In the records below, find the line containing "(401, 74) = (520, 150): none -> yellow gift" and the line containing "(466, 299) = (531, 285): none -> brown gift"; please repeat exactly the lines from one to the other, both included, and nothing more.

- Excerpted records:
★ ★ ★ ★ ★

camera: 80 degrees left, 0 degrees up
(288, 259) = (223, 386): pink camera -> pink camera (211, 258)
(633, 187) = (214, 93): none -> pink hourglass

★ ★ ★ ★ ★

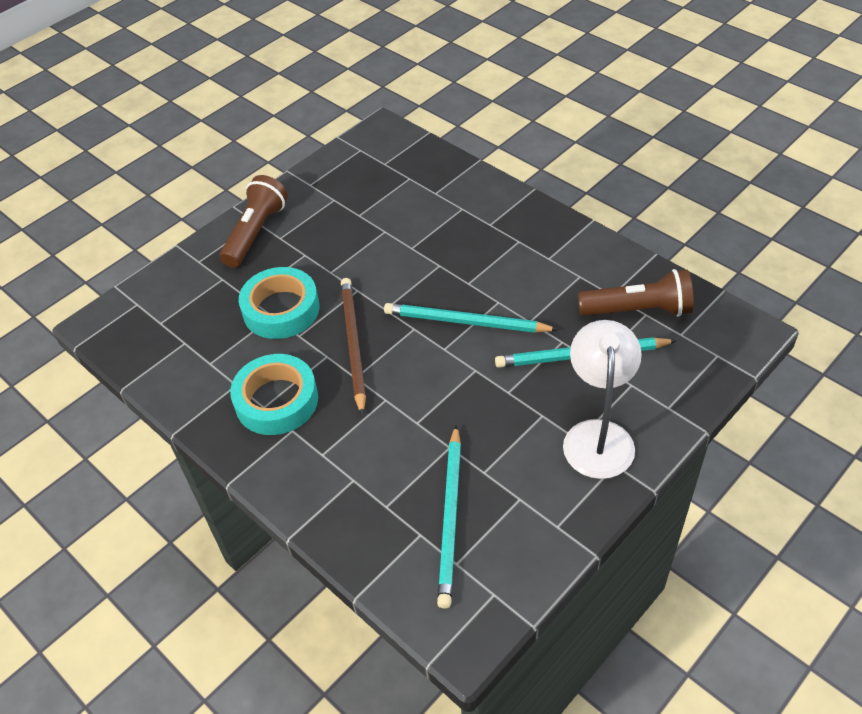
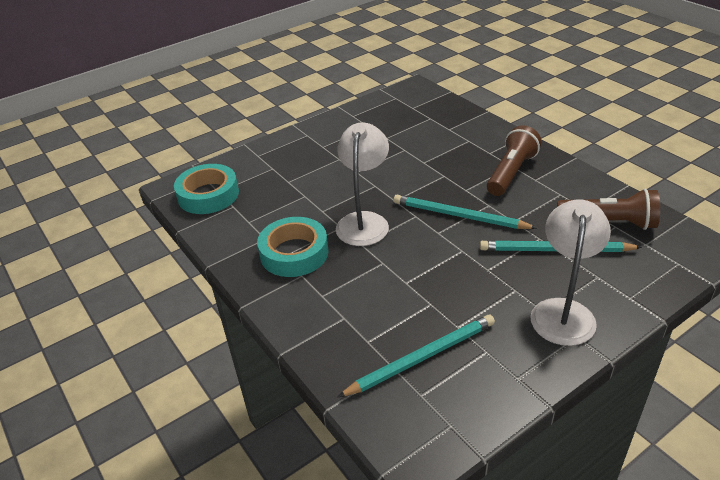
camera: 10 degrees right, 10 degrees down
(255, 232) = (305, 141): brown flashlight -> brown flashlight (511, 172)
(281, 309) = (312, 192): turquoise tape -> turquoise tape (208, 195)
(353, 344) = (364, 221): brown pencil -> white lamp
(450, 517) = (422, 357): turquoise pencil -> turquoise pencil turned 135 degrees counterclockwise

★ ★ ★ ★ ★

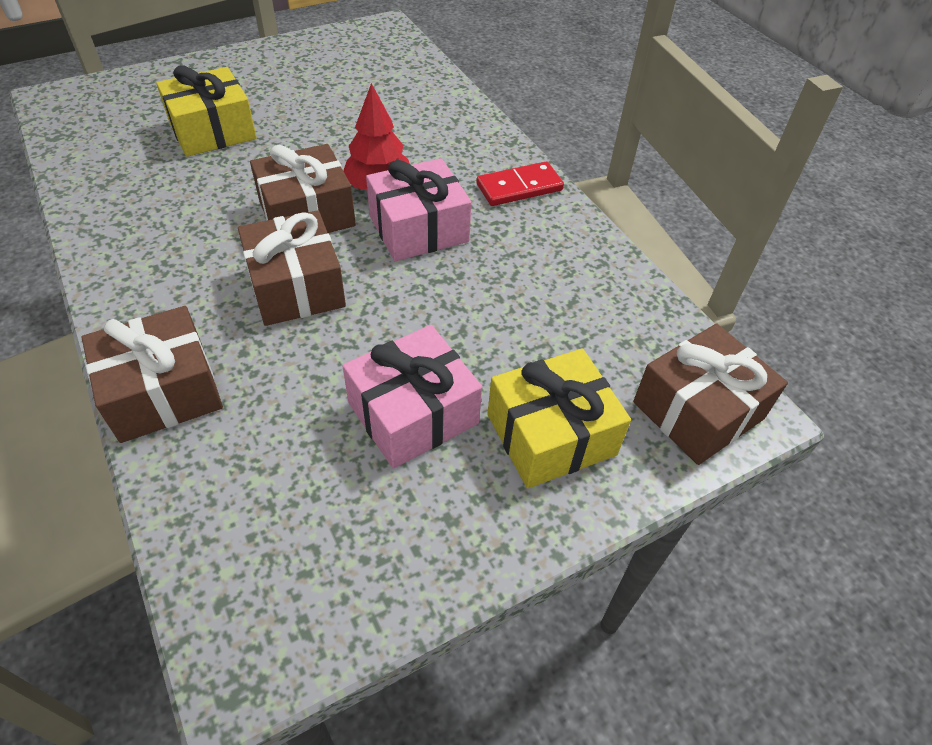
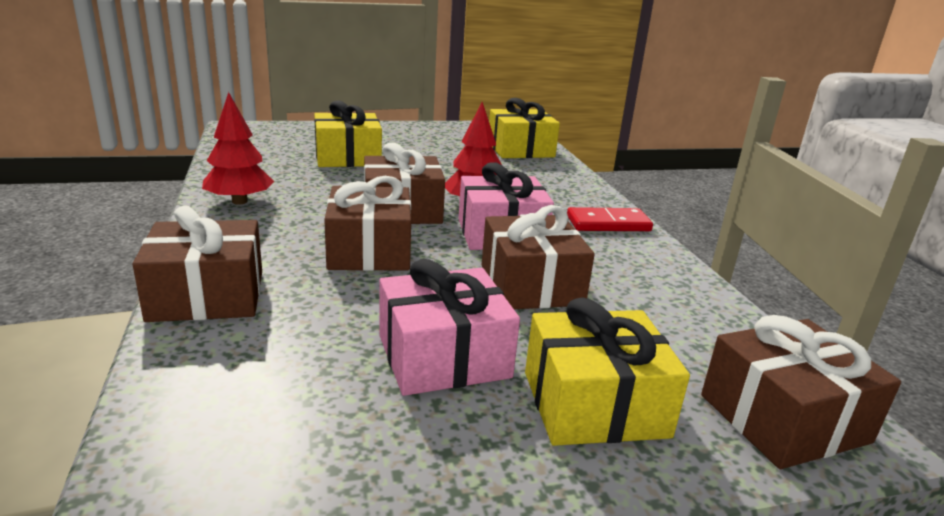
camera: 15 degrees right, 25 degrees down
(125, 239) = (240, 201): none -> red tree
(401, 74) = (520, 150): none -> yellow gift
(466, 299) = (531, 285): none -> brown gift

★ ★ ★ ★ ★

- Output of the task:
(401, 74) = (520, 150): none -> yellow gift
(466, 299) = (531, 285): none -> brown gift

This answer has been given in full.